__Task__:
Some entries follow. Reproduce exactly the lines starting at the one with "Seifenspender (rot) 346" and stopping after the one with "Becher (grün) 489".

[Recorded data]
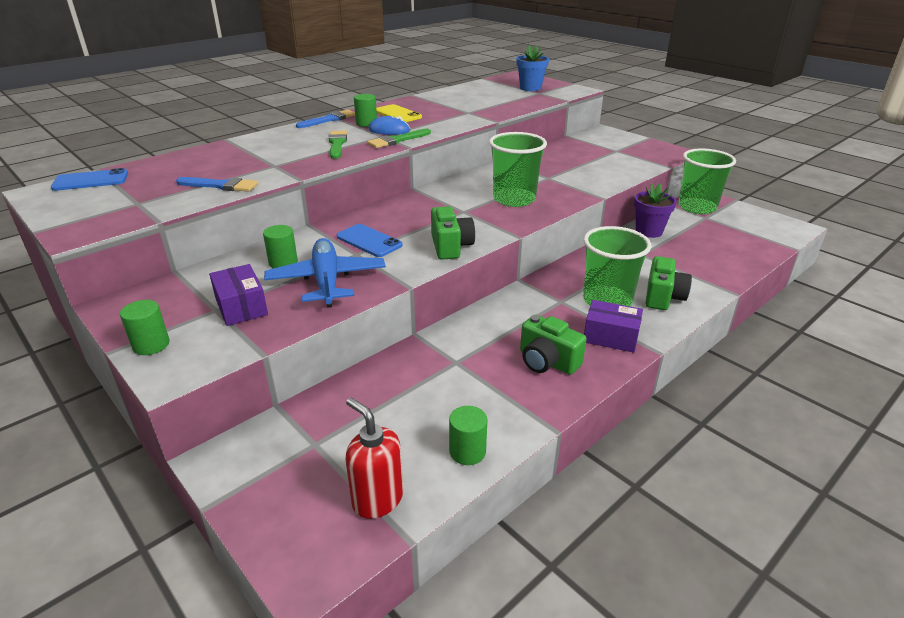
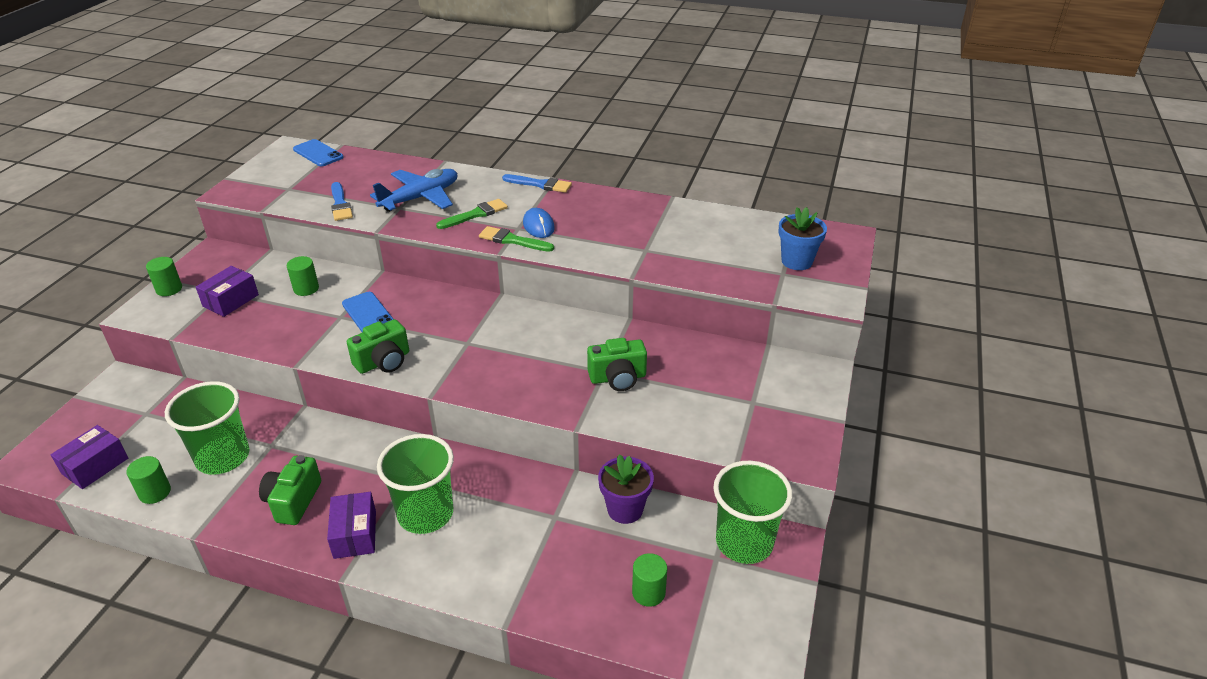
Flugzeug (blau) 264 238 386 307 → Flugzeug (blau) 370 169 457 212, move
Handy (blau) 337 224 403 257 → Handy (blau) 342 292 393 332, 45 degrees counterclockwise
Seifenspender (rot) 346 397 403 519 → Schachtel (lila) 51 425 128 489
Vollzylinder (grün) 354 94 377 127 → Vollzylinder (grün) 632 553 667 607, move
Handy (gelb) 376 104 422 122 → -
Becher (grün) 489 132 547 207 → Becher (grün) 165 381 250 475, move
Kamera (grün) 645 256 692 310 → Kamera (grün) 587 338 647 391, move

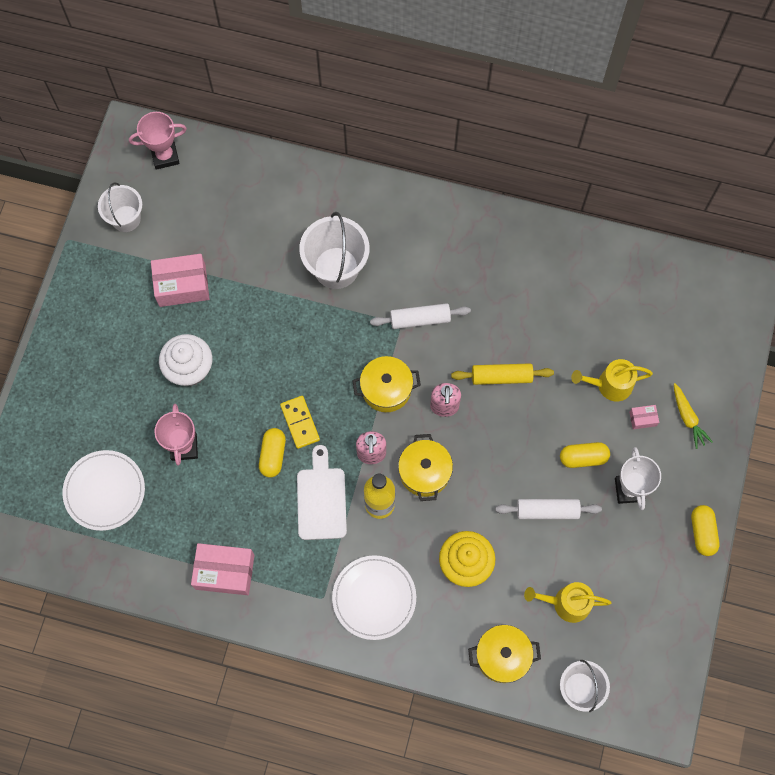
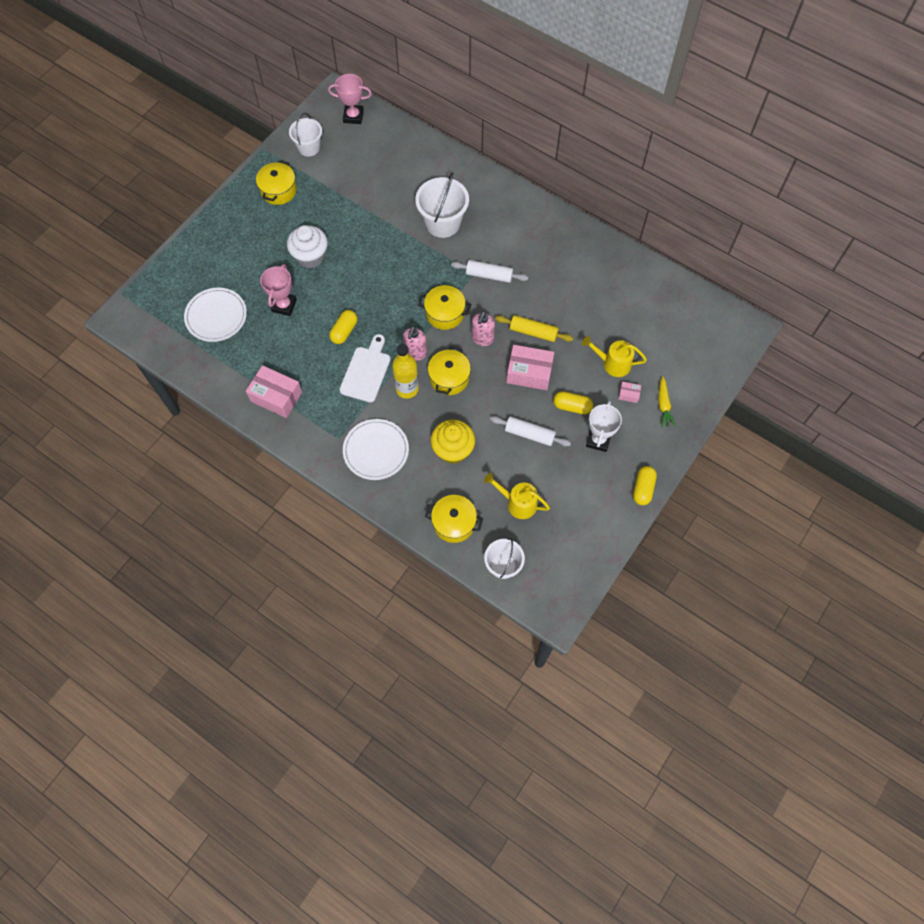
Schachtel (rosa) 151 254 209 307 → Schachtel (rosa) 506 345 554 390, move
Dominostein (gelb) 280 396 320 449 → -
- → Kochtopf (gelb) 256 160 297 205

__Exercise solution__:
Seifenspender (rot) 346 397 403 519 → Schachtel (lila) 51 425 128 489
Vollzylinder (grün) 354 94 377 127 → Vollzylinder (grün) 632 553 667 607, move
Handy (gelb) 376 104 422 122 → -
Becher (grün) 489 132 547 207 → Becher (grün) 165 381 250 475, move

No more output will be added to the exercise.